**What the task asks**
Write the records out again exactly as they read, dropping any picture they hold.

**Information supplied**
------------------------

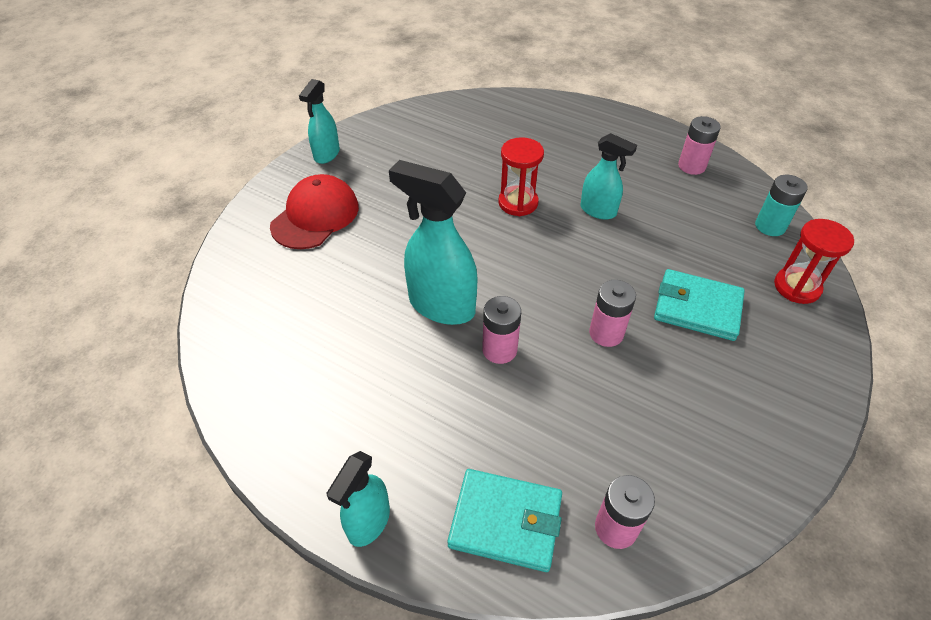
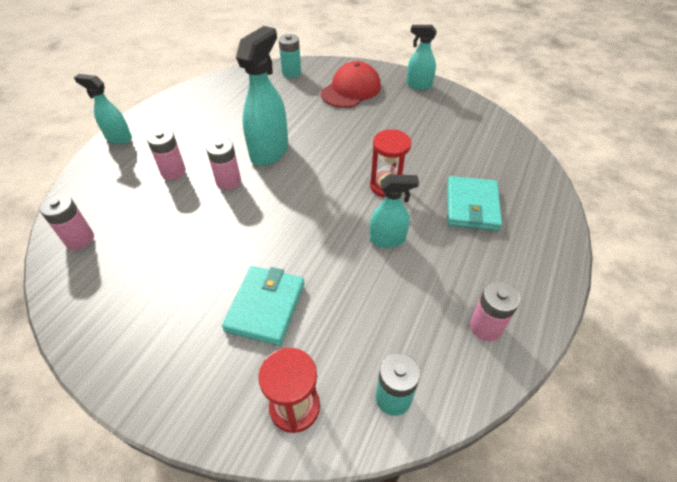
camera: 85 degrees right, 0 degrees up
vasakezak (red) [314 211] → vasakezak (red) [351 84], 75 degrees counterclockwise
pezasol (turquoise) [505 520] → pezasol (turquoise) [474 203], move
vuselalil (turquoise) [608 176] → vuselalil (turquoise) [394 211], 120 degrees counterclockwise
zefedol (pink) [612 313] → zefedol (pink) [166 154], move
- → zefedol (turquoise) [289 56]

------------------------

**Result of this exercise**
camera: 85 degrees right, 0 degrees up
vasakezak (red) [314 211] → vasakezak (red) [351 84], 75 degrees counterclockwise
pezasol (turquoise) [505 520] → pezasol (turquoise) [474 203], move
vuselalil (turquoise) [608 176] → vuselalil (turquoise) [394 211], 120 degrees counterclockwise
zefedol (pink) [612 313] → zefedol (pink) [166 154], move
- → zefedol (turquoise) [289 56]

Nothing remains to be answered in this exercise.